- _EXERCISE PROMPT_: Using the records that appear below, write out exactly the lines from the one with "C2: 22uF (plus" through the one with "U1 pin GP1: GND -> none", keeping both end lines.

- _SOURCE MATERIAL_:
=======

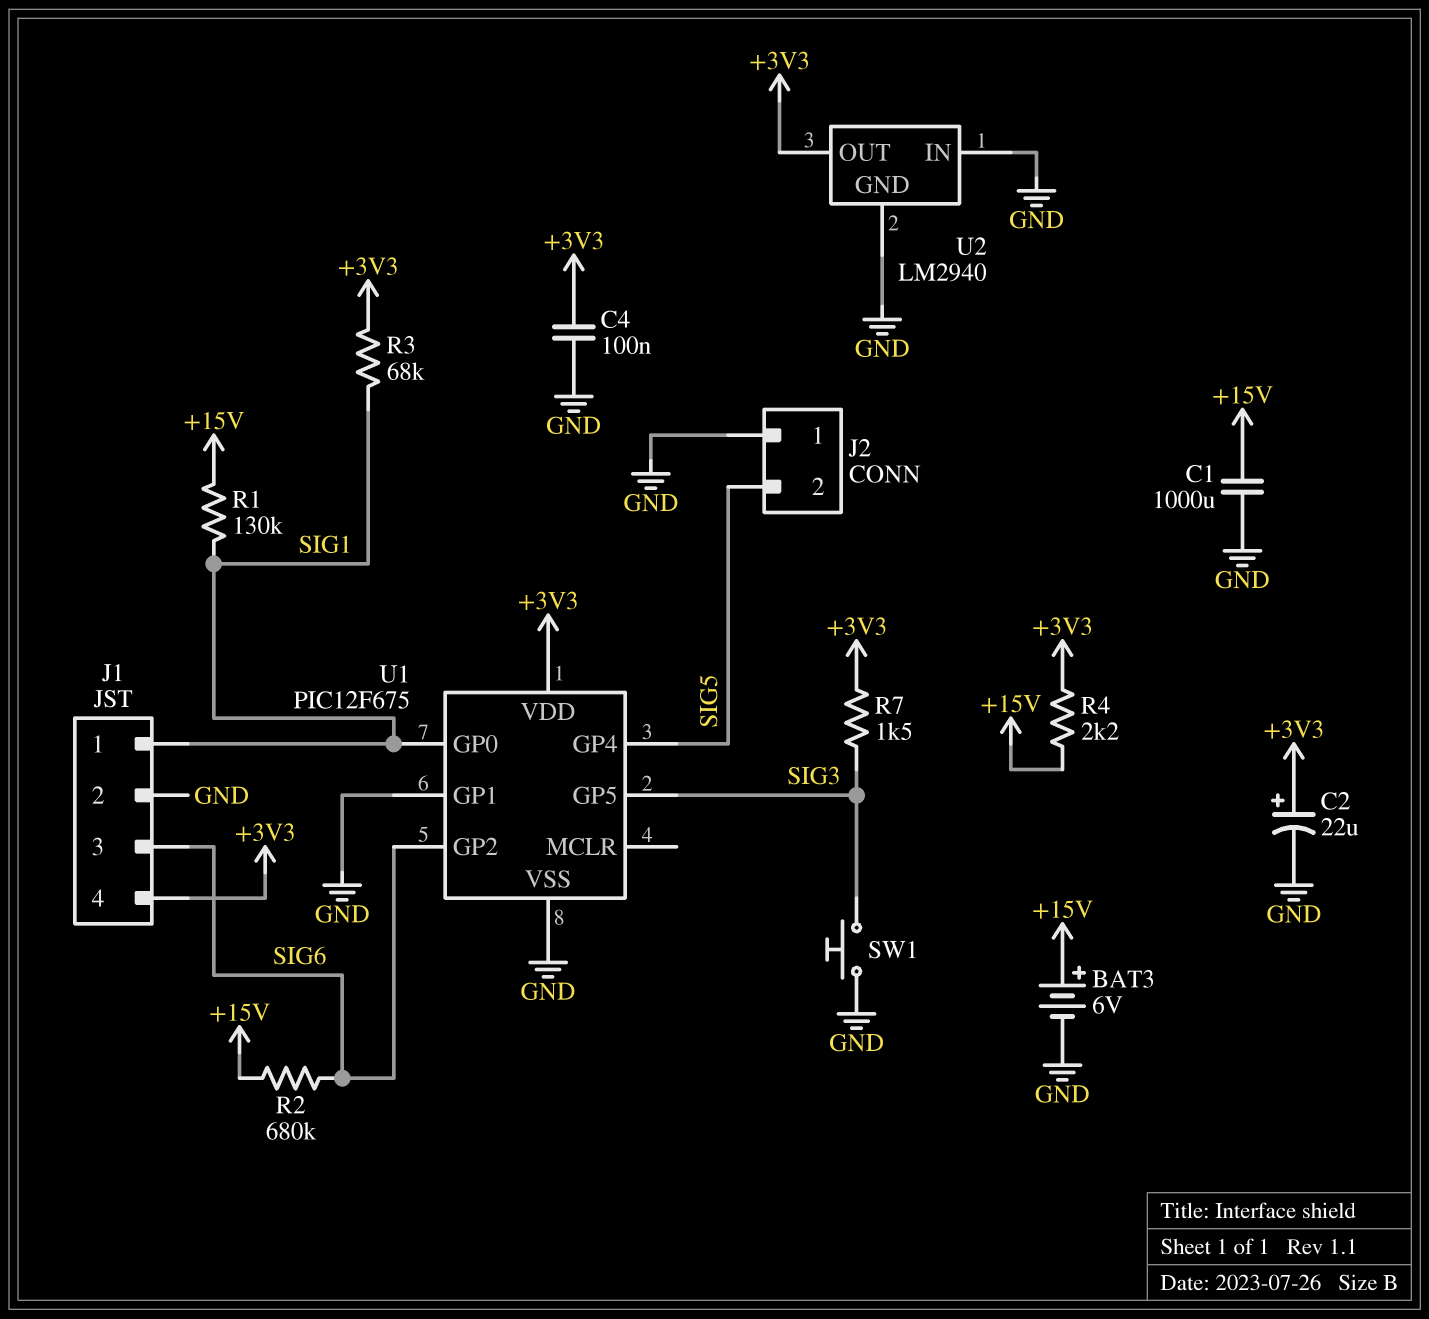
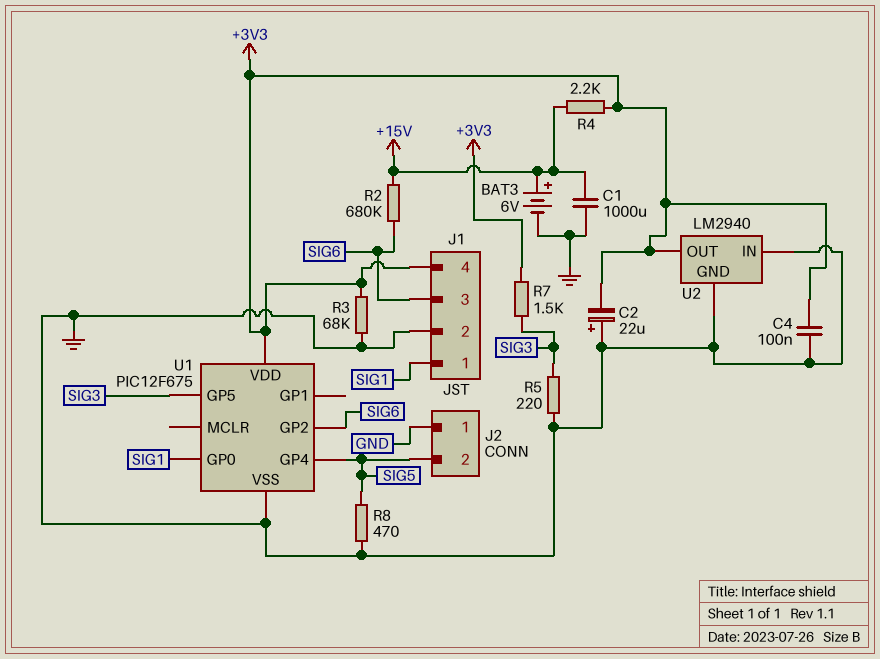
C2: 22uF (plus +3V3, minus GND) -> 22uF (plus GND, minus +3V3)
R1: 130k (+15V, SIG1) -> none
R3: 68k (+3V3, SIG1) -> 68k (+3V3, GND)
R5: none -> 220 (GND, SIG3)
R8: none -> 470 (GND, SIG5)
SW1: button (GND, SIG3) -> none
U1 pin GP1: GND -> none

=======

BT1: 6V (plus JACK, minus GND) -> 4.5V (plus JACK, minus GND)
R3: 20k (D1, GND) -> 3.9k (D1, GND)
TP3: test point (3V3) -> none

=======

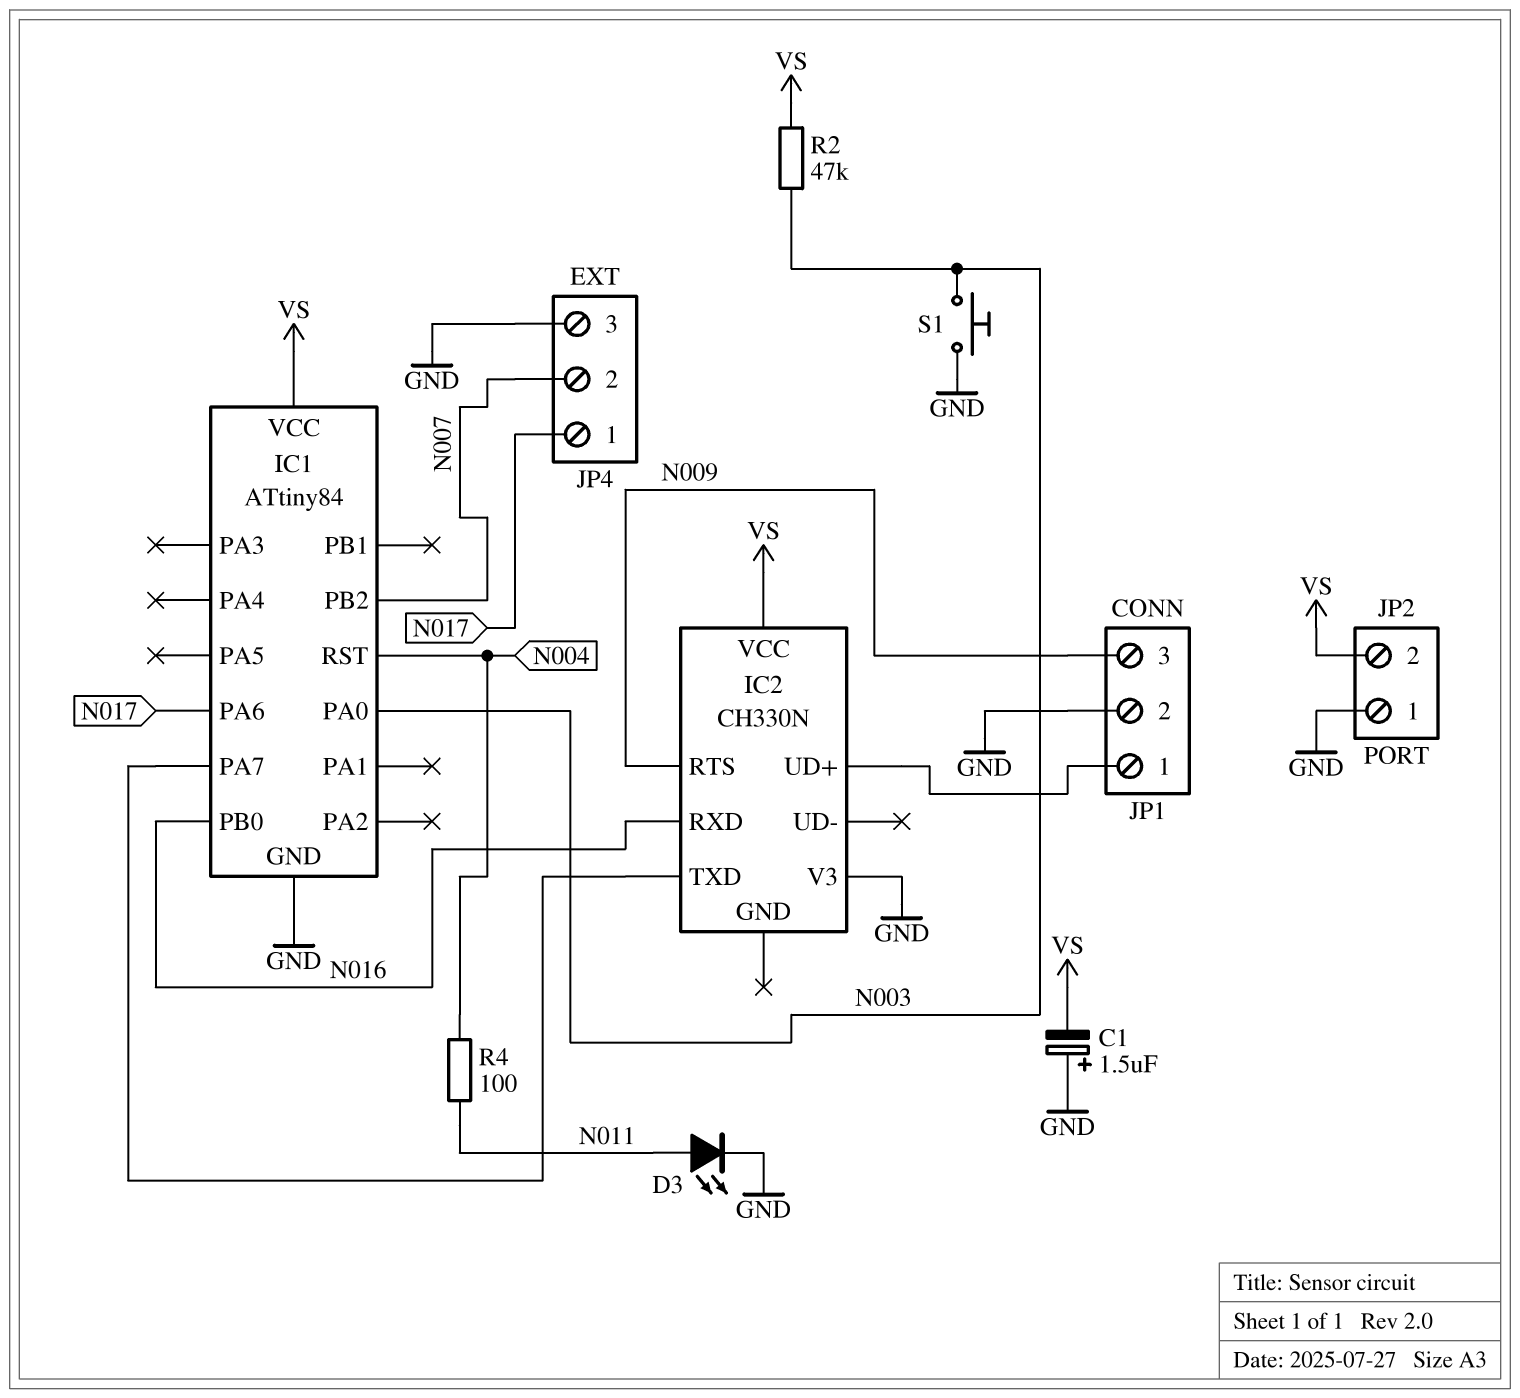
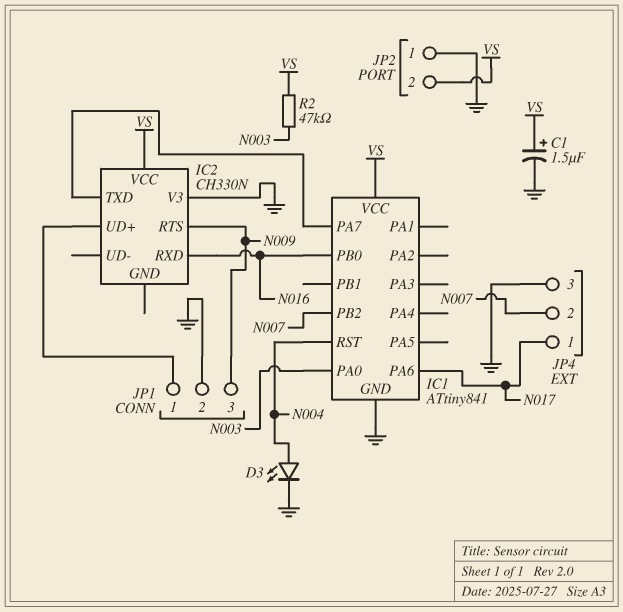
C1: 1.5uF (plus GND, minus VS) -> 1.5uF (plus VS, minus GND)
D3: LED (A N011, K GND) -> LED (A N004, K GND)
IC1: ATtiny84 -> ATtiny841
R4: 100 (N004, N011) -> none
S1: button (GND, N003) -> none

=======

- _RESULT_:
C2: 22uF (plus +3V3, minus GND) -> 22uF (plus GND, minus +3V3)
R1: 130k (+15V, SIG1) -> none
R3: 68k (+3V3, SIG1) -> 68k (+3V3, GND)
R5: none -> 220 (GND, SIG3)
R8: none -> 470 (GND, SIG5)
SW1: button (GND, SIG3) -> none
U1 pin GP1: GND -> none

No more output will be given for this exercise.